Input data
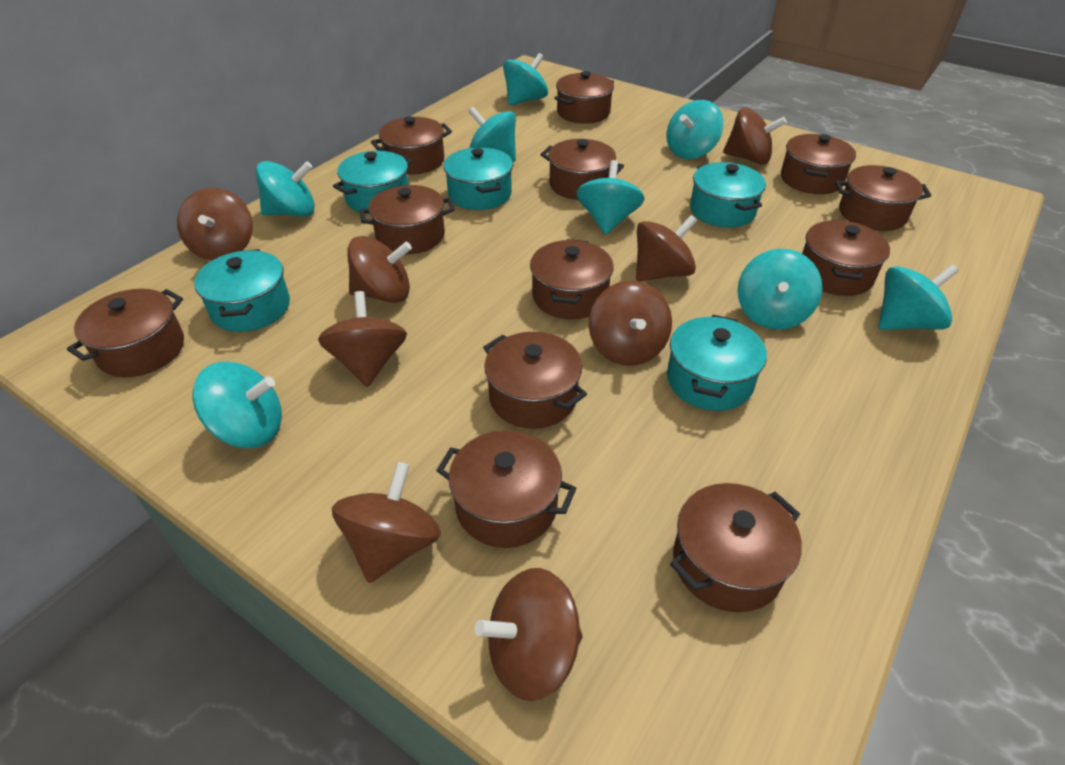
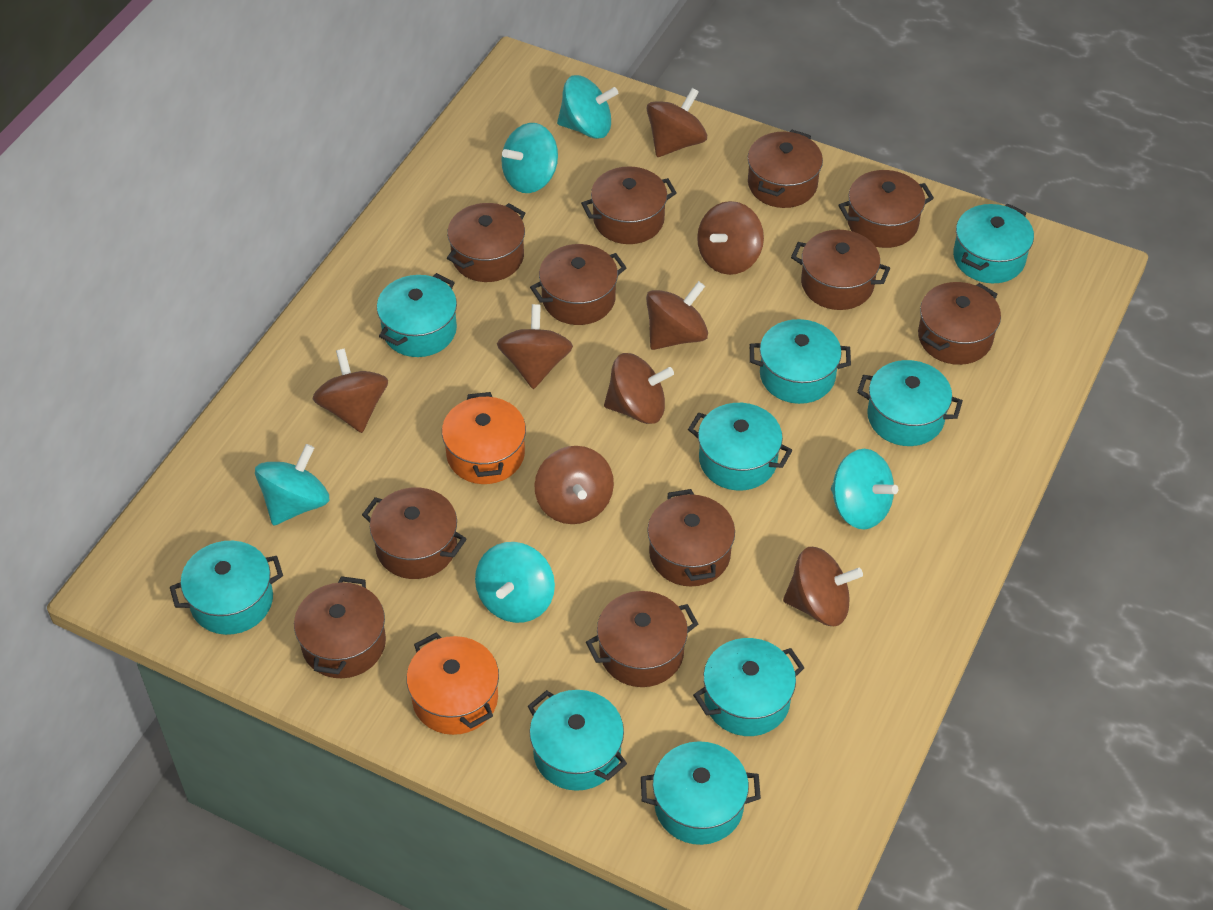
brown pot: 12 -> 11
orange pot: 0 -> 2
turquoise pot: 5 -> 9
turquoise spinning top: 8 -> 5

Exercise details
Without any of its pictures, the listing is to be repeated exactly as it stands.

Written reply
brown pot: 12 -> 11
orange pot: 0 -> 2
turquoise pot: 5 -> 9
turquoise spinning top: 8 -> 5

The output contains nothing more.